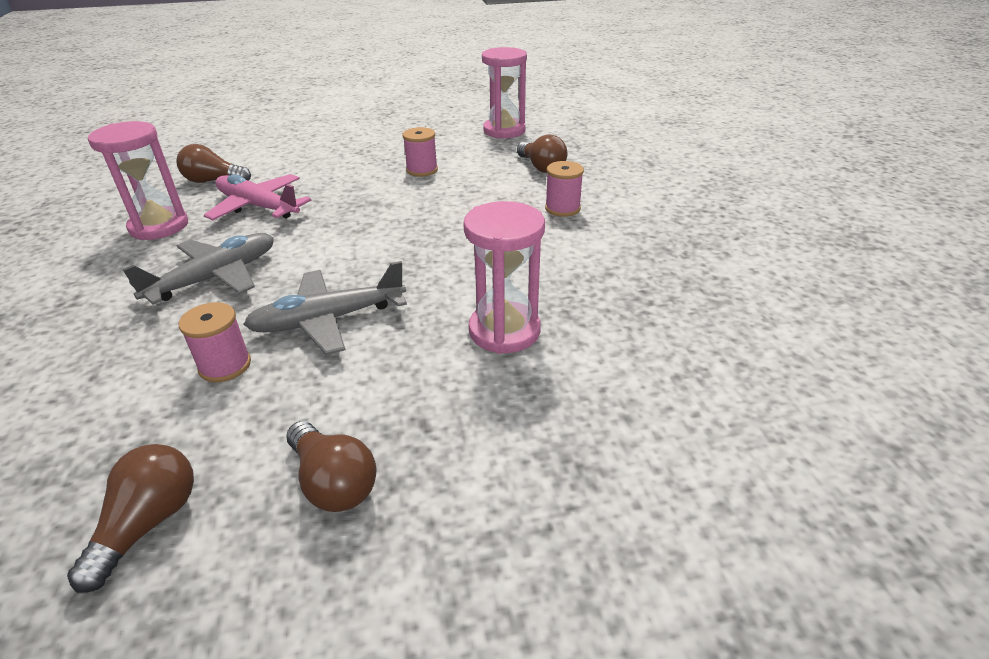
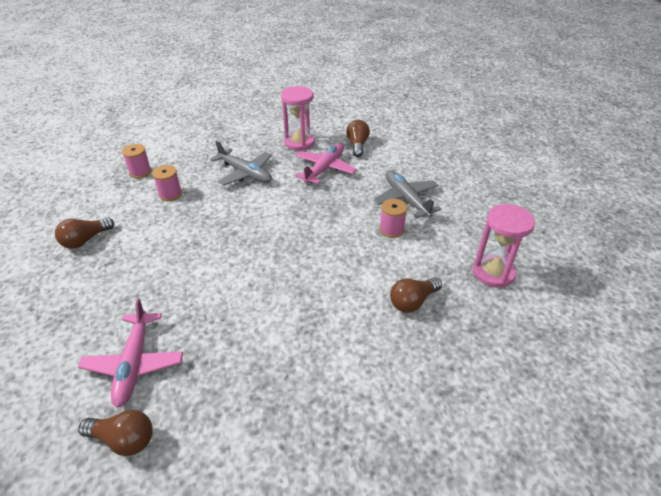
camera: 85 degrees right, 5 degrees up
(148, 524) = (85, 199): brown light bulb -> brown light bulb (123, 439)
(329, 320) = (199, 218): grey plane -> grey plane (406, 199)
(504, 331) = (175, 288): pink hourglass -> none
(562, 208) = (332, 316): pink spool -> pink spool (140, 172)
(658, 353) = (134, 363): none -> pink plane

--

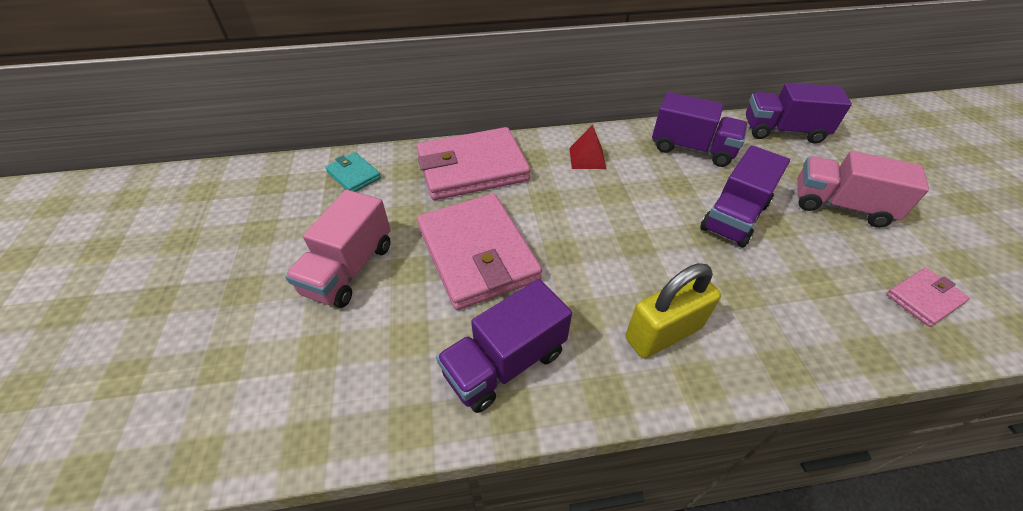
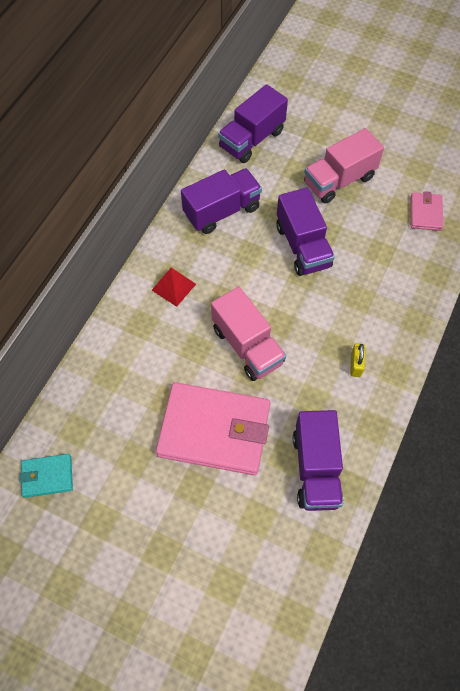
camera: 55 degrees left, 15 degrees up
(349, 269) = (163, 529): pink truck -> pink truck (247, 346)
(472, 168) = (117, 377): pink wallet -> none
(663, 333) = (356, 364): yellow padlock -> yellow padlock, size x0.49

--

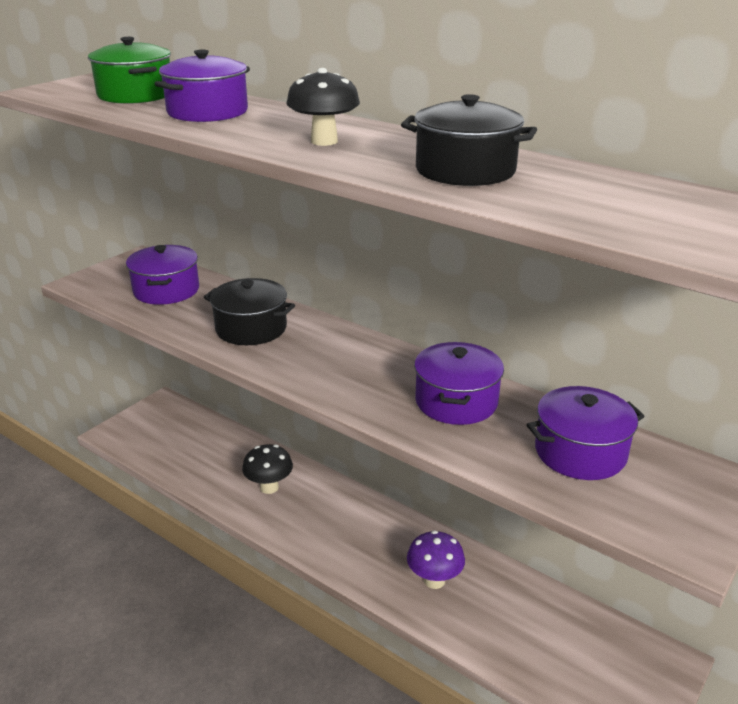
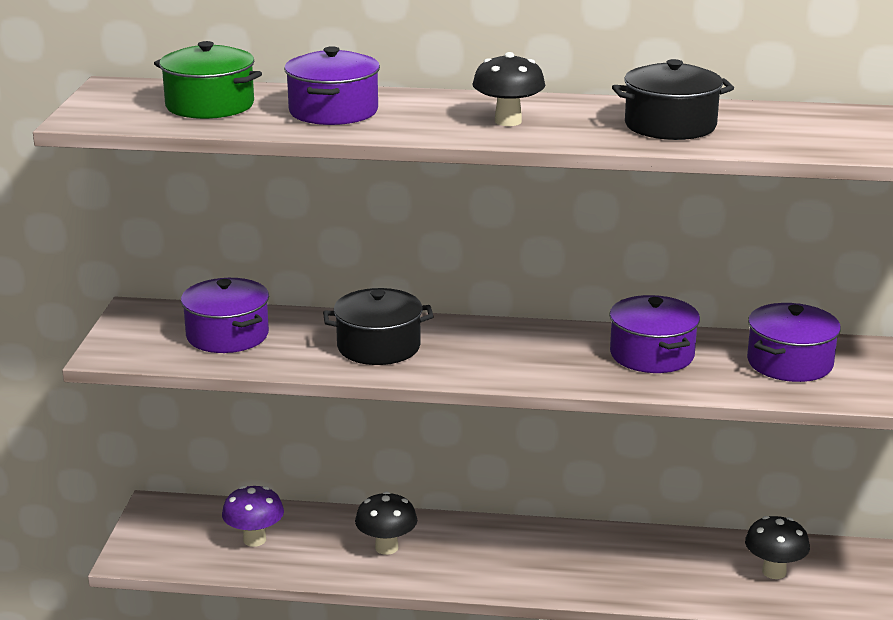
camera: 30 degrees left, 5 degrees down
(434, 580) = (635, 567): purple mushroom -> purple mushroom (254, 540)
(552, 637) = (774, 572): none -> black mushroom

▶ _Work order_: The required output is the stretch of entries above from the line containing "(504, 331) = (175, 288): pink" through the line containing "(658, 353) = (134, 363): none -> pink plane", reproduced exactly.

▶ _Output of the task_:
(504, 331) = (175, 288): pink hourglass -> none
(562, 208) = (332, 316): pink spool -> pink spool (140, 172)
(658, 353) = (134, 363): none -> pink plane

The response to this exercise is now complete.